* **Exercise aim**
Below is a block of entries; repeat exactly the lines starting at the line that contains "blue eraser [291,371,330,399]" and ending at the line that contains "none -> green banana [361,649,449,693]", both included.

* **Record set**

============================================================

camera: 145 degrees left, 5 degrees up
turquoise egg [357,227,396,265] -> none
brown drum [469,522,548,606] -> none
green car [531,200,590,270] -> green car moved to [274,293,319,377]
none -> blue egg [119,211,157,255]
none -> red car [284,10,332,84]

============================================================

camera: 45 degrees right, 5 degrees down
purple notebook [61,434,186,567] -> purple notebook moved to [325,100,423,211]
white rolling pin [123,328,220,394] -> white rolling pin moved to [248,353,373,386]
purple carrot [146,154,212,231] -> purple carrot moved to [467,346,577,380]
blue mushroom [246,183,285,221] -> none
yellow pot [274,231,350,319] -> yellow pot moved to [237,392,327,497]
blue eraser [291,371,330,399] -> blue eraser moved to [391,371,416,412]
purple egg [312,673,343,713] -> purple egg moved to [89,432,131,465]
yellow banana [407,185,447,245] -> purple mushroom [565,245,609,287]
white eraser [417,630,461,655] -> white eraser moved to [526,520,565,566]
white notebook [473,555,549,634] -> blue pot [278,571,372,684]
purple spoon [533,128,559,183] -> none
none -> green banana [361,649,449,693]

============================================================

* **Answer below**
blue eraser [291,371,330,399] -> blue eraser moved to [391,371,416,412]
purple egg [312,673,343,713] -> purple egg moved to [89,432,131,465]
yellow banana [407,185,447,245] -> purple mushroom [565,245,609,287]
white eraser [417,630,461,655] -> white eraser moved to [526,520,565,566]
white notebook [473,555,549,634] -> blue pot [278,571,372,684]
purple spoon [533,128,559,183] -> none
none -> green banana [361,649,449,693]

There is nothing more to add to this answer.